> [BRIEF] Please quote exactly the lines below from the line containing "GAS pin AO: GP27 -> GP4" to the line containing "RTC3 pin VCC: 3V3 -> none", both lines included, and nothing else.

> [RECORD EXTRACTS]
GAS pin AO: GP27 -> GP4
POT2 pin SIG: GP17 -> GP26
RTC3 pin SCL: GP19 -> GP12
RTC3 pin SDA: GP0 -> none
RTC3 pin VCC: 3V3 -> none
* * *
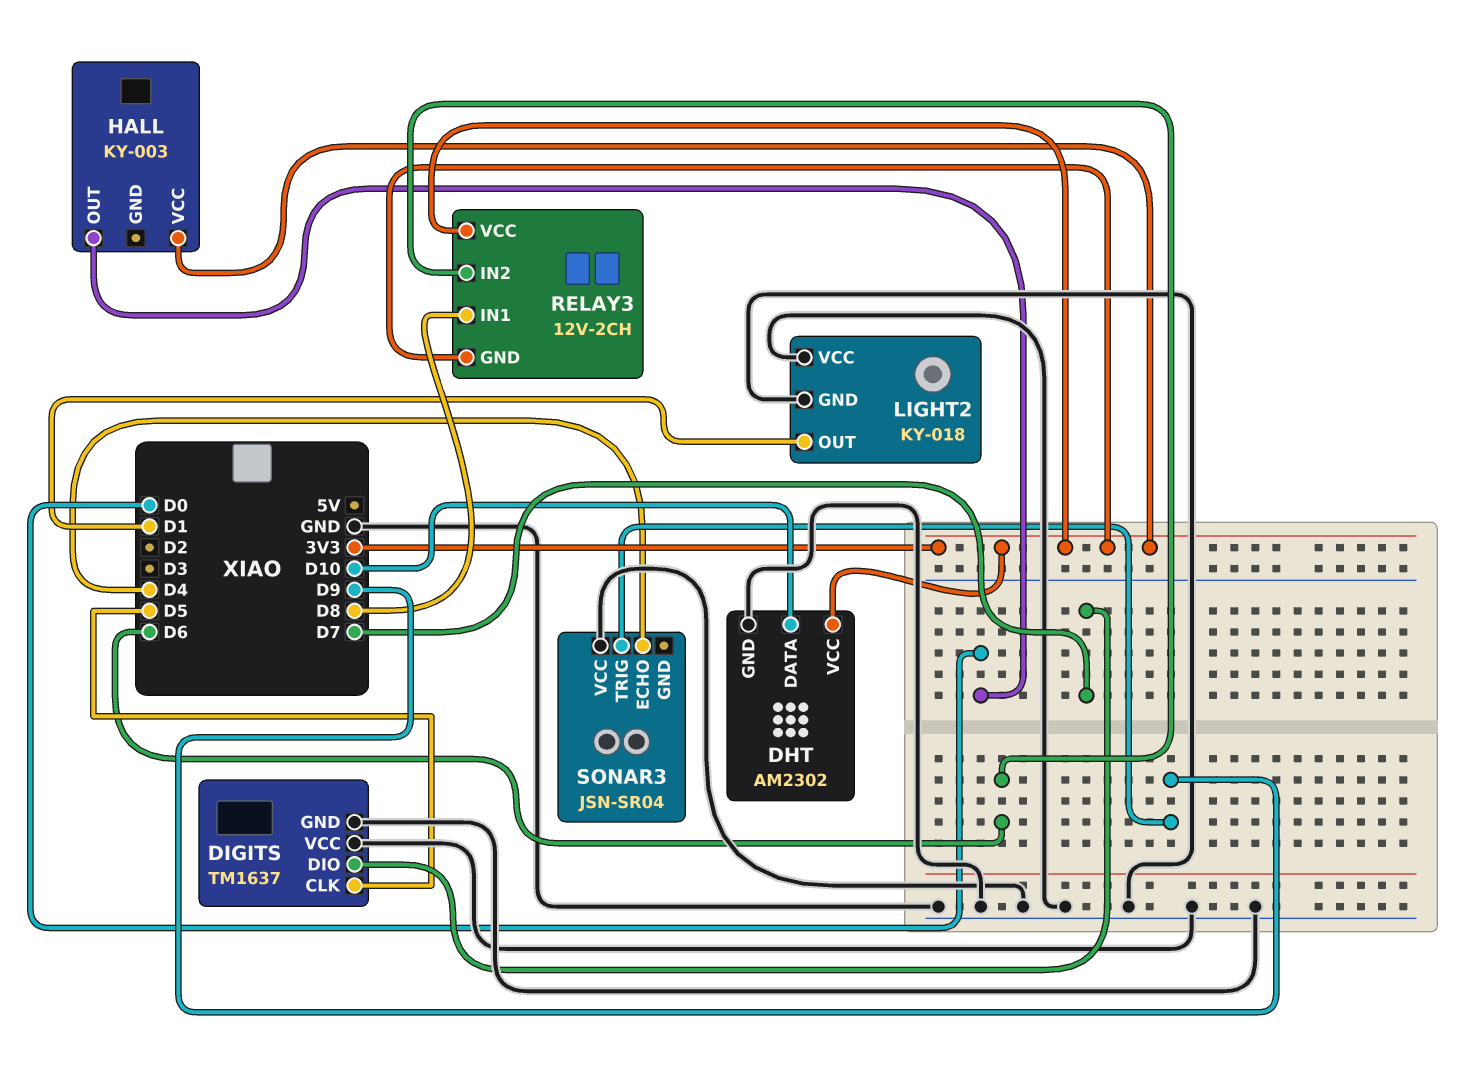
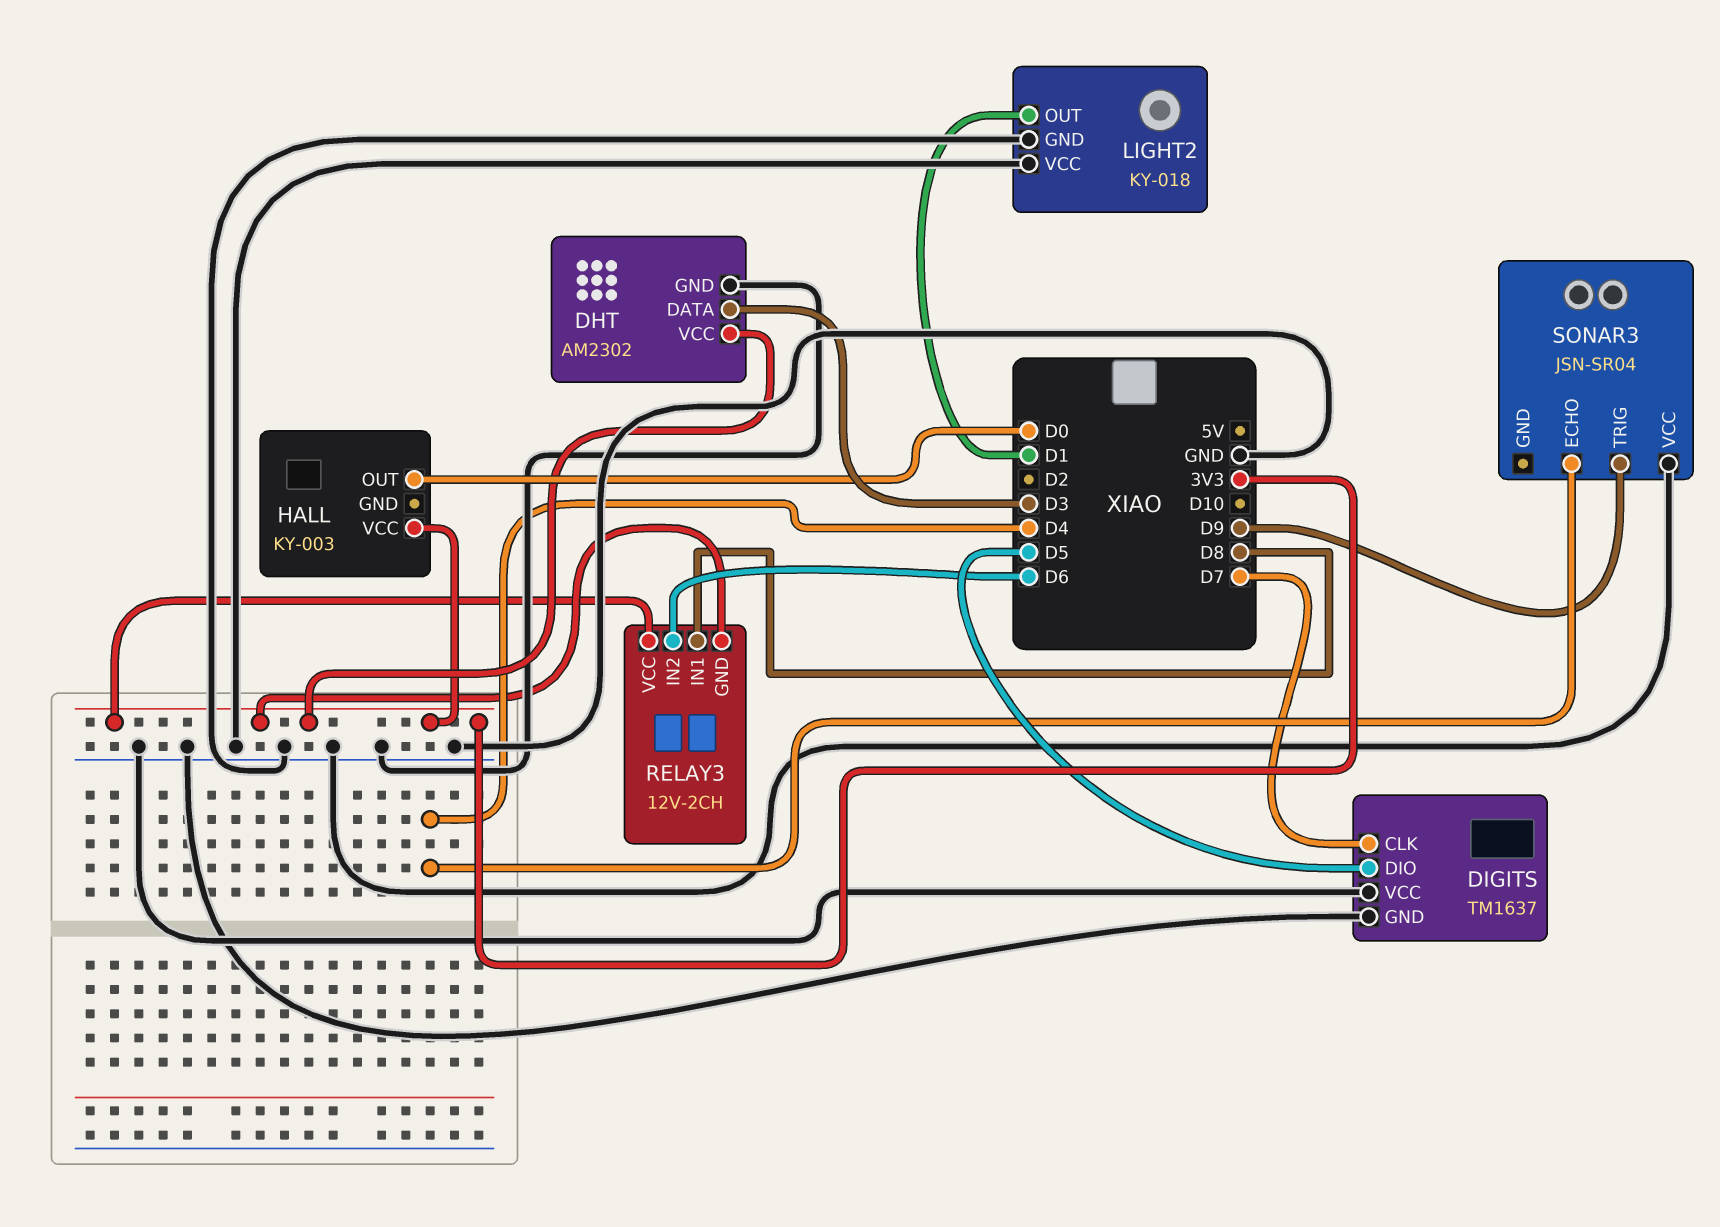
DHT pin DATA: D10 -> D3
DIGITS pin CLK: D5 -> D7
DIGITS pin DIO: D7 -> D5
* * *
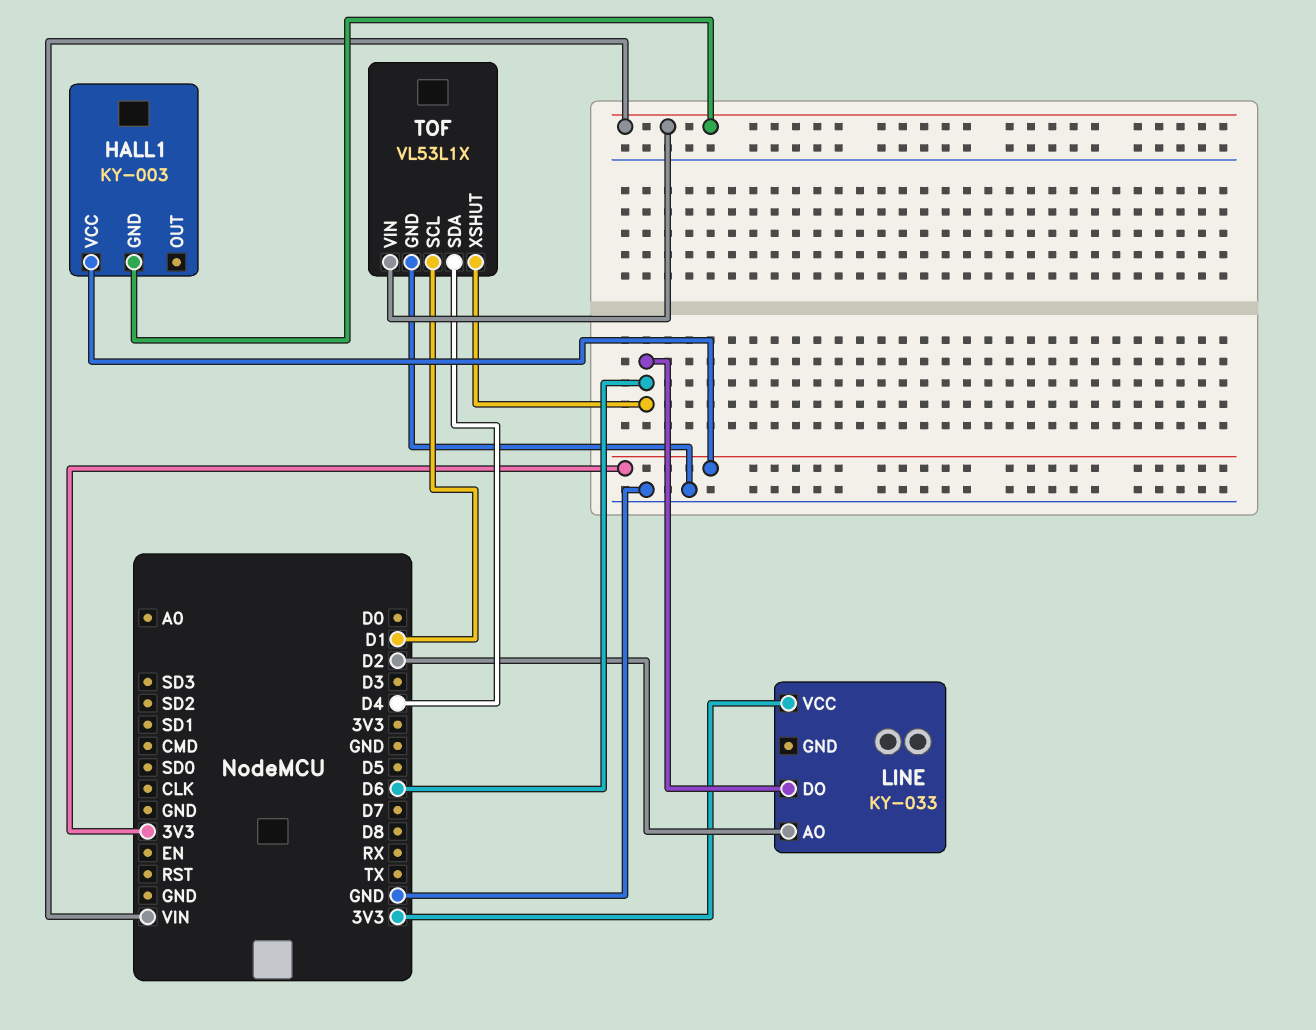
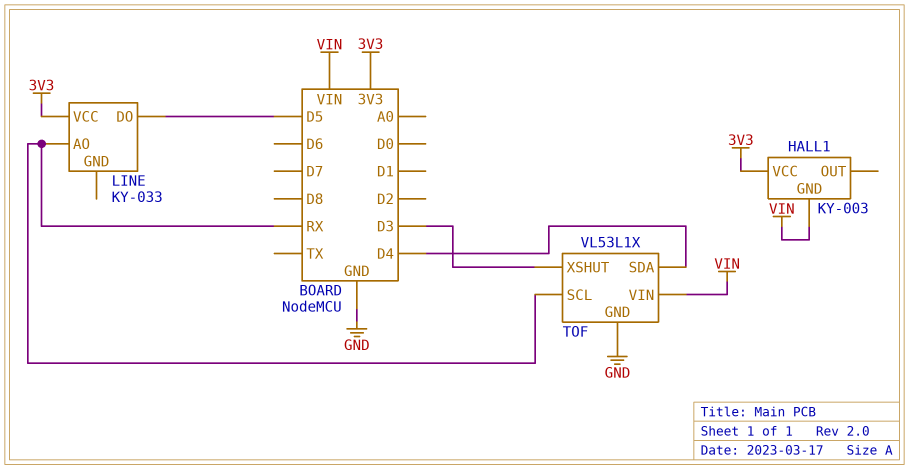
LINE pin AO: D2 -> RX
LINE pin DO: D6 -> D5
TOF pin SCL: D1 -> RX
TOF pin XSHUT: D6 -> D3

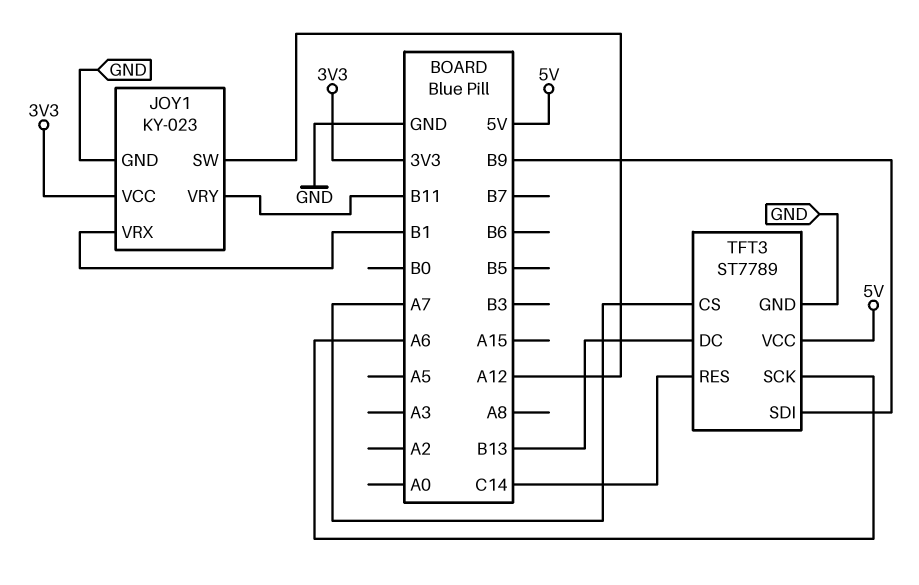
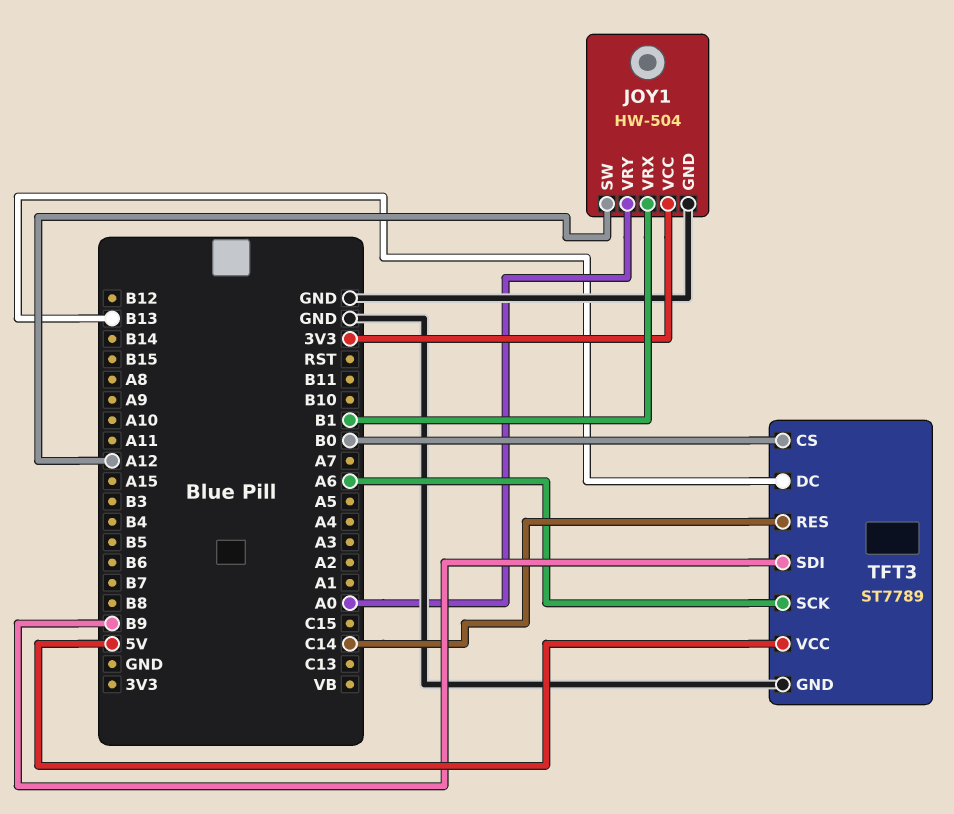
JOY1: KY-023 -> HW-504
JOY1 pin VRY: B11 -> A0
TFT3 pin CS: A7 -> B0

> [REPLY]
GAS pin AO: GP27 -> GP4
POT2 pin SIG: GP17 -> GP26
RTC3 pin SCL: GP19 -> GP12
RTC3 pin SDA: GP0 -> none
RTC3 pin VCC: 3V3 -> none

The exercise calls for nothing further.